(Object change listings)
******************************

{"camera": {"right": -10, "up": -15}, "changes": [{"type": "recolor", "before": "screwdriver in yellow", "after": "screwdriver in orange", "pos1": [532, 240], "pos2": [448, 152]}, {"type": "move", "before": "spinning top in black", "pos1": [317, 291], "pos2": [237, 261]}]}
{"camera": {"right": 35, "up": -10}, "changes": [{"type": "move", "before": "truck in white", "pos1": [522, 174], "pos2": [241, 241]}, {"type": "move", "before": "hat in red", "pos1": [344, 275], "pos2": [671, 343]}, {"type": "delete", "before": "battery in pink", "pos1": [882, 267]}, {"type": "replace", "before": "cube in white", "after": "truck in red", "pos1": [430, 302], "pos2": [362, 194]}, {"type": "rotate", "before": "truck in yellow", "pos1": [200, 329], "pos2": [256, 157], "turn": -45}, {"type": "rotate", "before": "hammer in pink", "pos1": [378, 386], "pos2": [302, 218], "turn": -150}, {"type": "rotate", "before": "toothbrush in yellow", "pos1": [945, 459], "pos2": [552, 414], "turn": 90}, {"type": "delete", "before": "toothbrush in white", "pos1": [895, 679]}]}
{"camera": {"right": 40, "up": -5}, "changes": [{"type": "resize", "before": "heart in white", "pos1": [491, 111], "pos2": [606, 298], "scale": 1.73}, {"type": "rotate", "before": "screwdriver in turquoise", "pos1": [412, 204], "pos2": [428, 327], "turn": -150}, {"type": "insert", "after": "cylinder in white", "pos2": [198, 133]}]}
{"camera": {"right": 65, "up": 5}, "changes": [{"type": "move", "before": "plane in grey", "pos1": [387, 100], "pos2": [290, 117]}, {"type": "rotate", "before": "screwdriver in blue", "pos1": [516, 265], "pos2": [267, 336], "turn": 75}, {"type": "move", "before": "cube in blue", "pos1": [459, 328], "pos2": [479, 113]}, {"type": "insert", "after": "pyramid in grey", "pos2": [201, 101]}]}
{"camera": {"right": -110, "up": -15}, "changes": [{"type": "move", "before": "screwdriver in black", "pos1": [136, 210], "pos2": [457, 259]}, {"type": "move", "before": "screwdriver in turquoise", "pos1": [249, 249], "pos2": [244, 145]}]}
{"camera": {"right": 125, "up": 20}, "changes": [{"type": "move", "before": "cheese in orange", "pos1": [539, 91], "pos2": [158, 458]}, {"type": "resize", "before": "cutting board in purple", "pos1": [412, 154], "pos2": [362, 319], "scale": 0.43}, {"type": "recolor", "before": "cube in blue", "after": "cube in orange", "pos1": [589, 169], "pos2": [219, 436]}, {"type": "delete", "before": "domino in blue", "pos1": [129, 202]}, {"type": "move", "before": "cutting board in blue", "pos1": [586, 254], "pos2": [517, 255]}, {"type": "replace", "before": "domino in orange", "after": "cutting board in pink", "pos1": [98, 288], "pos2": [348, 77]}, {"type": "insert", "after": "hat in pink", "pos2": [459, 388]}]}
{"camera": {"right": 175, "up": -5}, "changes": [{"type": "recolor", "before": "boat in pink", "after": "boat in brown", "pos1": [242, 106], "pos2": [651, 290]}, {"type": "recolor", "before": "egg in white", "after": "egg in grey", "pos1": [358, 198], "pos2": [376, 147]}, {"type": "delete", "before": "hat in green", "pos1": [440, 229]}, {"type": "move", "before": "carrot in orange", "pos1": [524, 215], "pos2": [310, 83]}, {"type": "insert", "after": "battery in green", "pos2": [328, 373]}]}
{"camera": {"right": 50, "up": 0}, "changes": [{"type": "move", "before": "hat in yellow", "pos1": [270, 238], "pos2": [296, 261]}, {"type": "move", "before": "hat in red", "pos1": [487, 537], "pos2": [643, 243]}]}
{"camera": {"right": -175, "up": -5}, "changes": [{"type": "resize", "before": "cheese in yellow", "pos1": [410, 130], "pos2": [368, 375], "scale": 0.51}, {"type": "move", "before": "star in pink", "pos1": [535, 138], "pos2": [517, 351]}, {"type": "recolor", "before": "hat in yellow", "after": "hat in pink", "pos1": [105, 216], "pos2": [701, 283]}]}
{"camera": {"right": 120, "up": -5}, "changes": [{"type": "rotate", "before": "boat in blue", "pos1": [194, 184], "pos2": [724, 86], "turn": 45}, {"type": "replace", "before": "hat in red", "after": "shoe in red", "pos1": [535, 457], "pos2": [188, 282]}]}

******************************

Please determine how many lines of the records above contain "cheese", and state that number only.

### Written reply
2